● **What is expected**: Only one stretch of the listing below is wanted. Begin at the line that has "orange 1x2 plate", stop after the line that has "purple 1x1 plate [550,202,598,241]", and repeat every line in between exactly.

..........

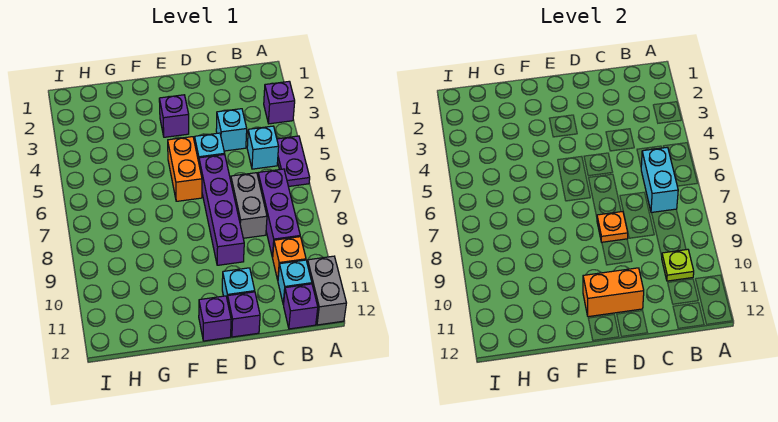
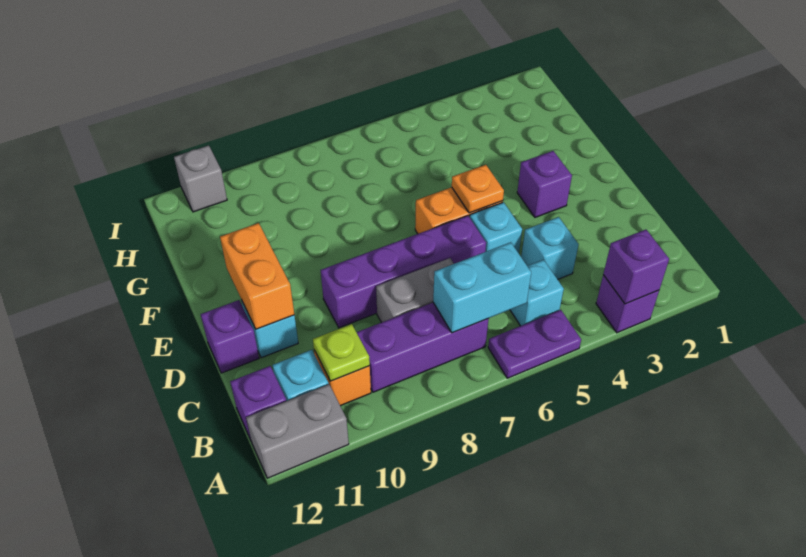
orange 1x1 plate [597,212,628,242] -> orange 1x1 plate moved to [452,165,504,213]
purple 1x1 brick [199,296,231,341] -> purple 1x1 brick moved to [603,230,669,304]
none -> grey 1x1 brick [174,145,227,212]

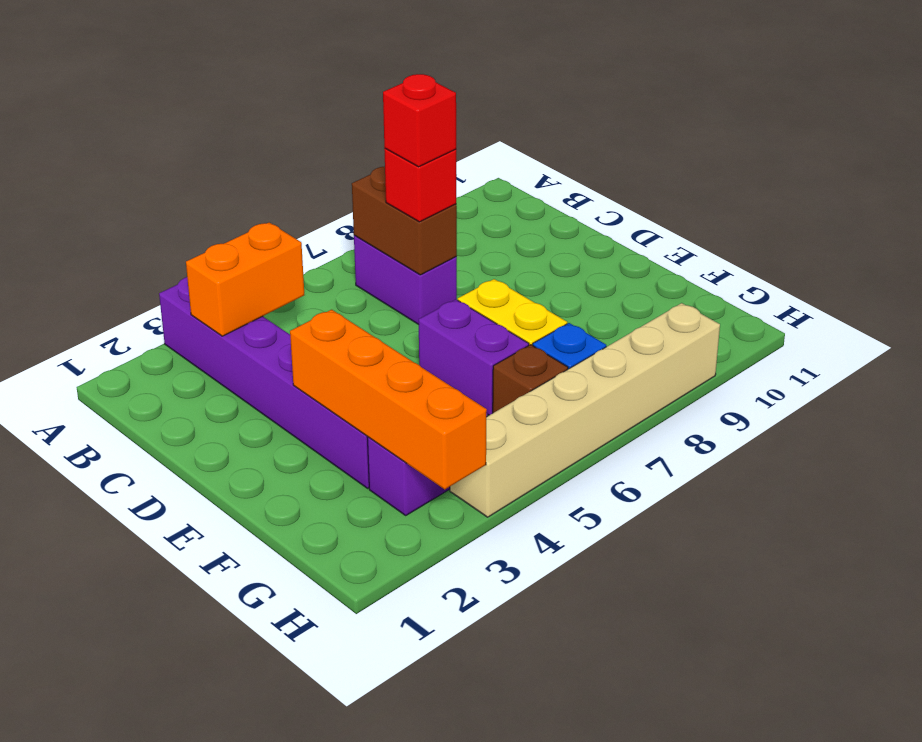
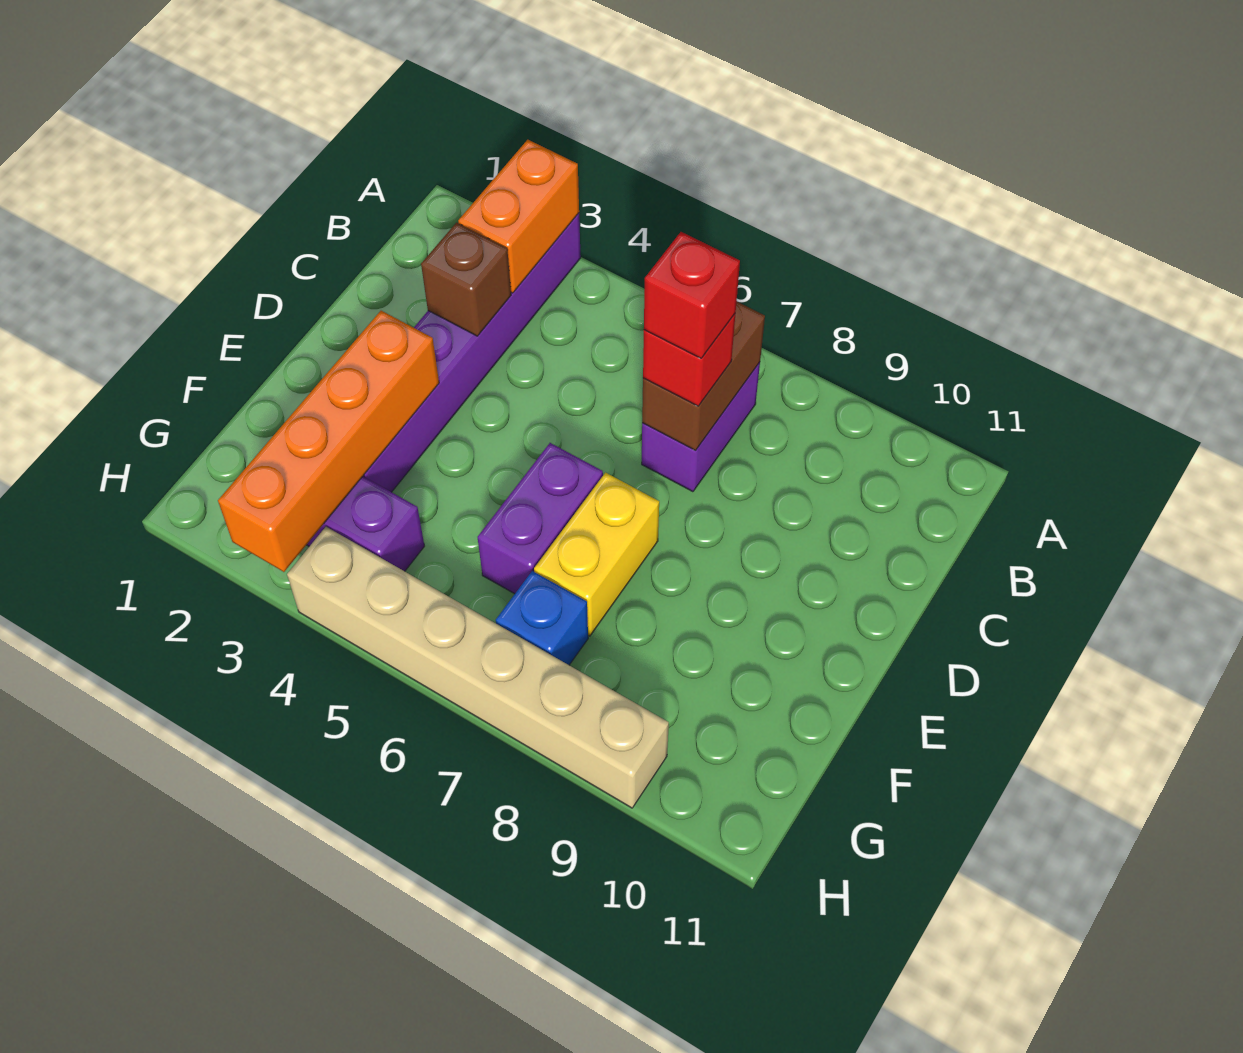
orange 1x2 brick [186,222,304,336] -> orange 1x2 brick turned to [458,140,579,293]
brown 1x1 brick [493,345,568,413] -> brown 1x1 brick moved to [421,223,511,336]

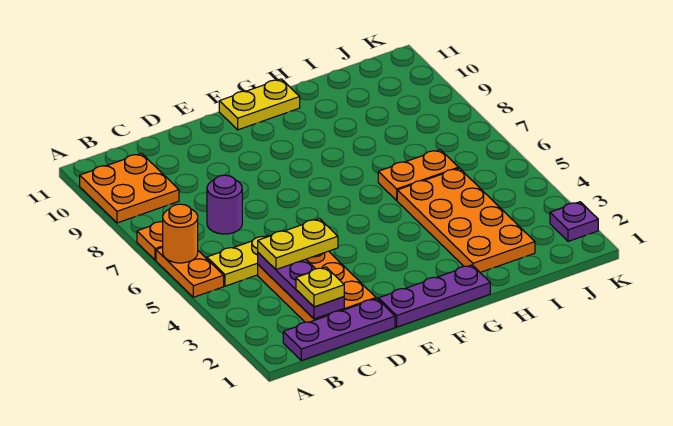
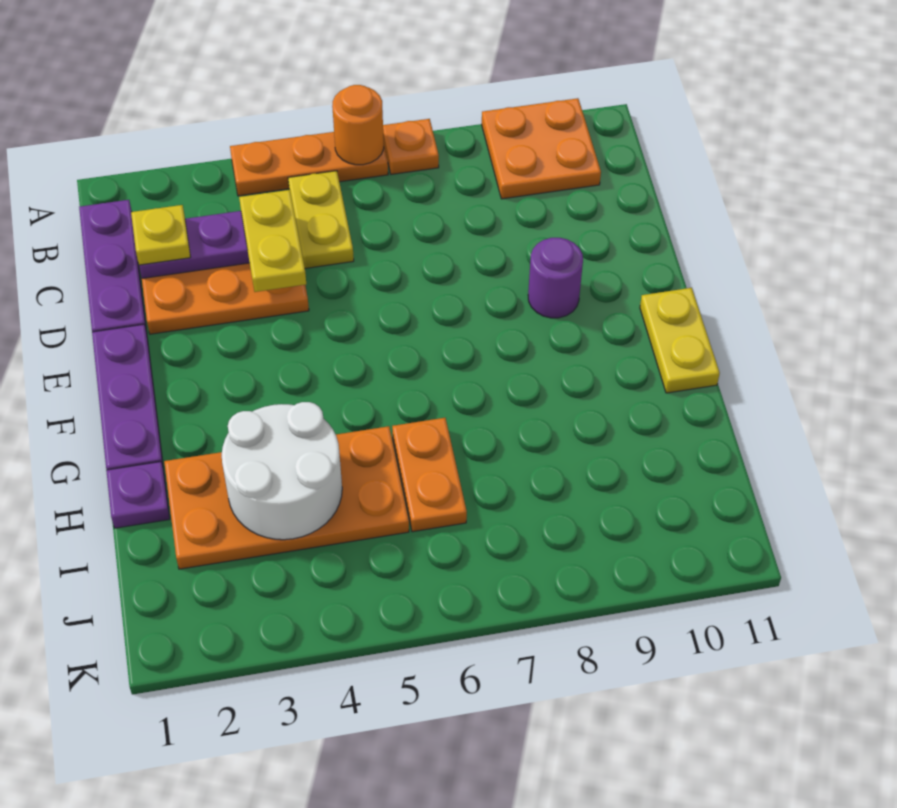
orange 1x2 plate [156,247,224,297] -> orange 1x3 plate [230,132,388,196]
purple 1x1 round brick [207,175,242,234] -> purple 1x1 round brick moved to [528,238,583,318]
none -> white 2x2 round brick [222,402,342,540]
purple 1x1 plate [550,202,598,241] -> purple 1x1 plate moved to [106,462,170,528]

..........

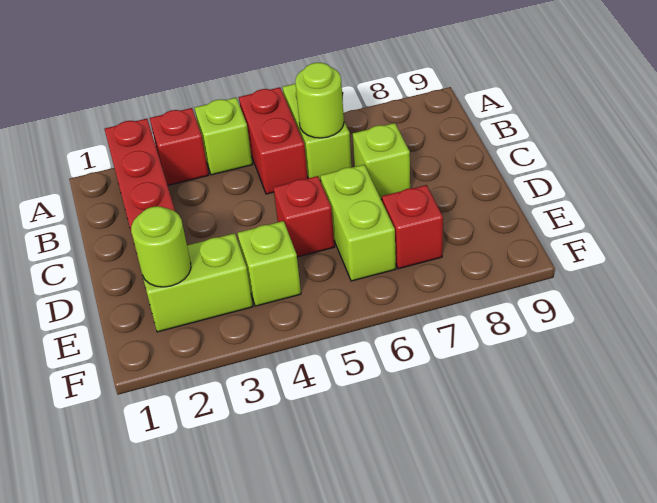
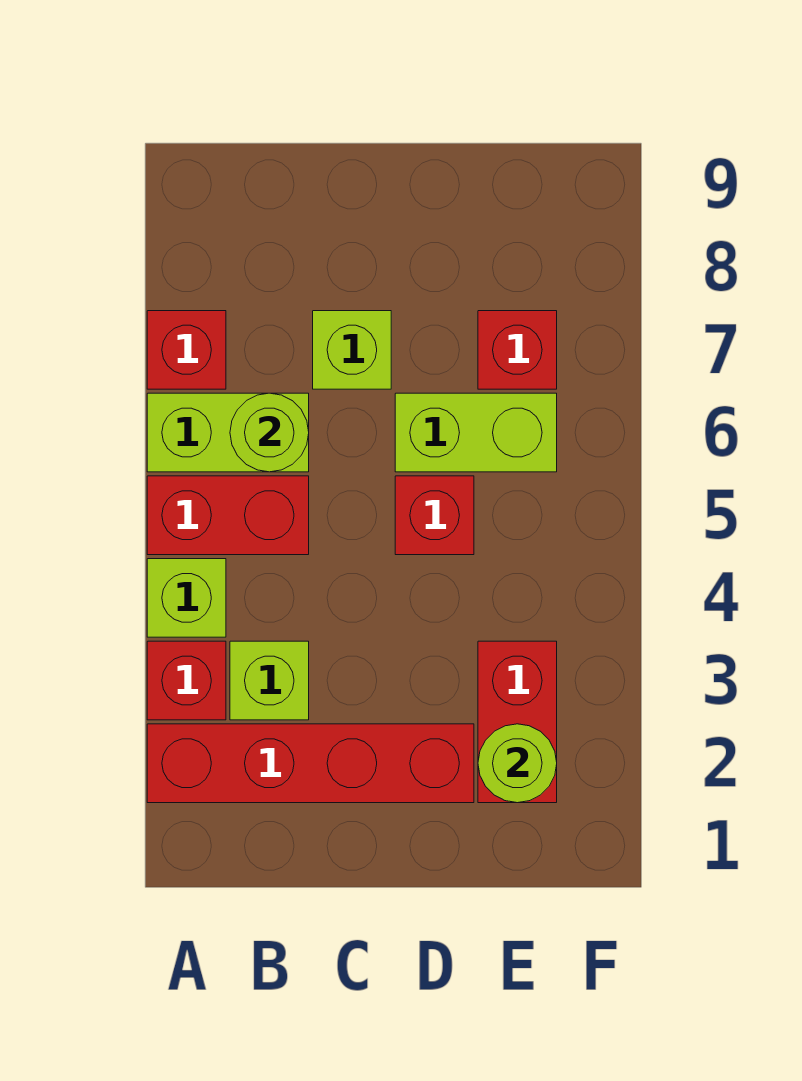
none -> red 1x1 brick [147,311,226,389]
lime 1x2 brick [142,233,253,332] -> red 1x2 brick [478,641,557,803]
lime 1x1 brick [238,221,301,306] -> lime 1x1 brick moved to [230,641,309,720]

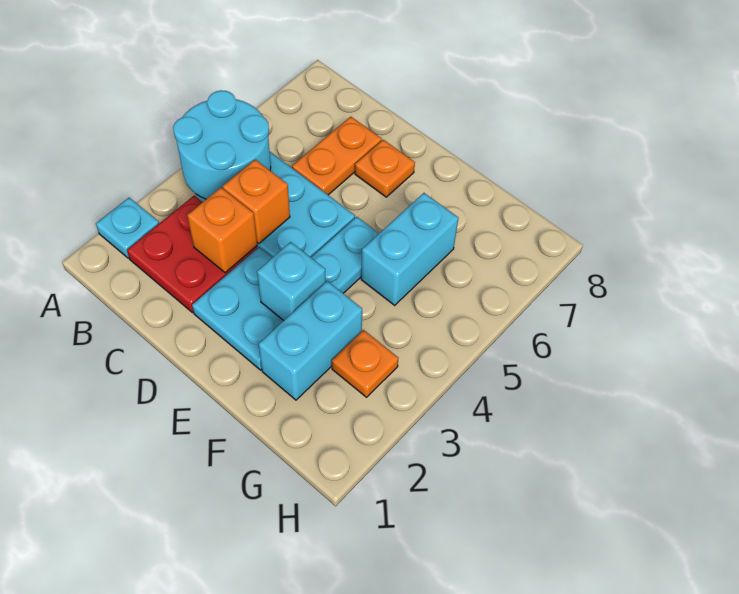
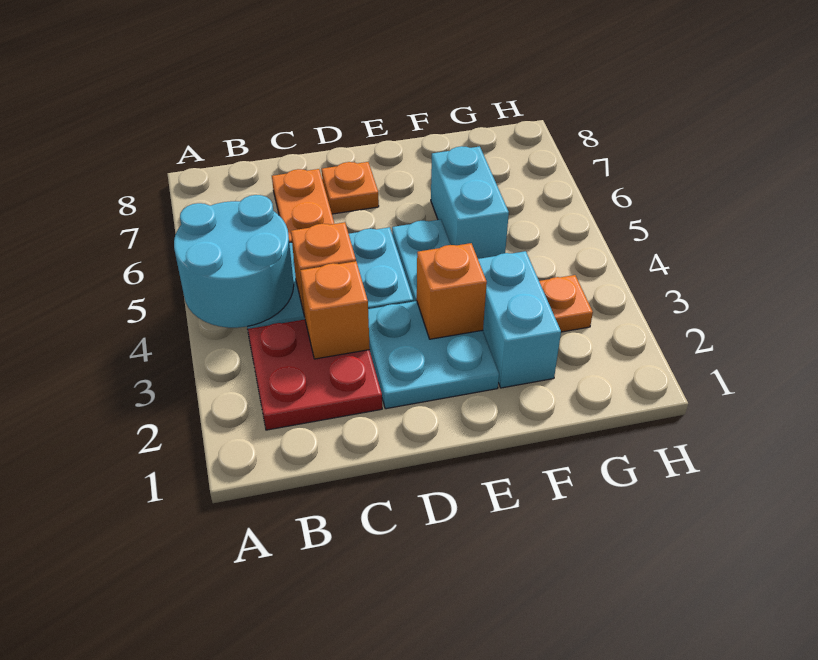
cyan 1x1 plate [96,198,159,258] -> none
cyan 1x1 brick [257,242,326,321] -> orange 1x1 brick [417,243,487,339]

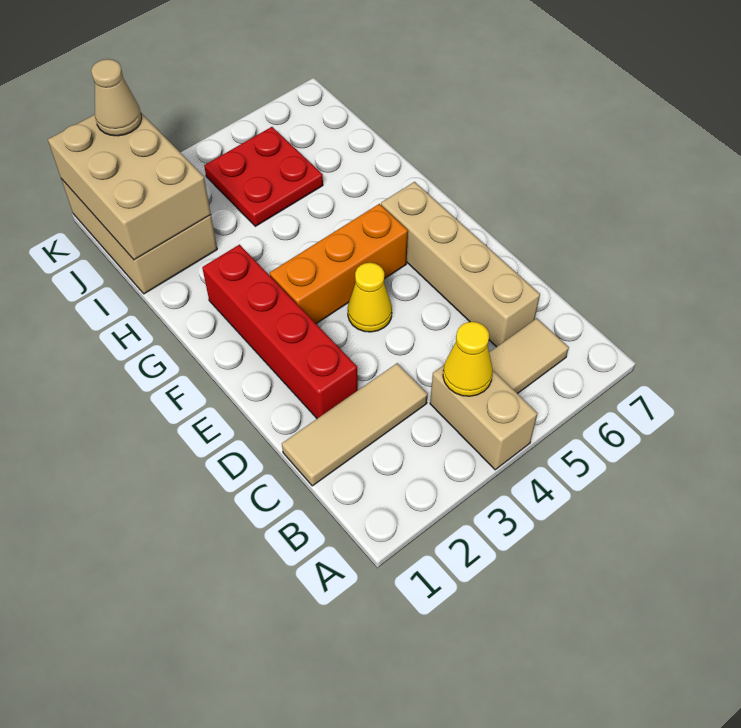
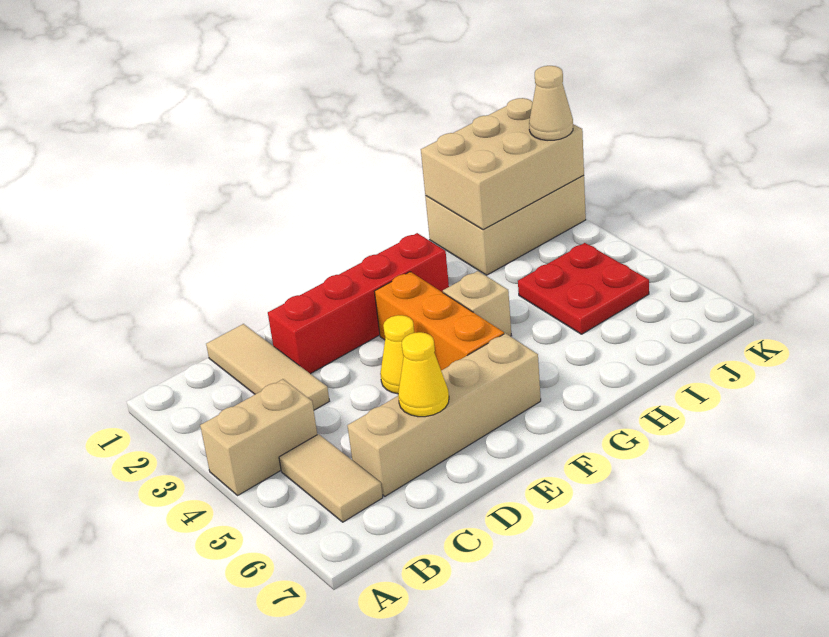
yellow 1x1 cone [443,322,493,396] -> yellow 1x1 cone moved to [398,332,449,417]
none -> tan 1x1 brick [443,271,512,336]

..........

● **Reply**:
orange 1x2 plate [156,247,224,297] -> orange 1x3 plate [230,132,388,196]
purple 1x1 round brick [207,175,242,234] -> purple 1x1 round brick moved to [528,238,583,318]
none -> white 2x2 round brick [222,402,342,540]
purple 1x1 plate [550,202,598,241] -> purple 1x1 plate moved to [106,462,170,528]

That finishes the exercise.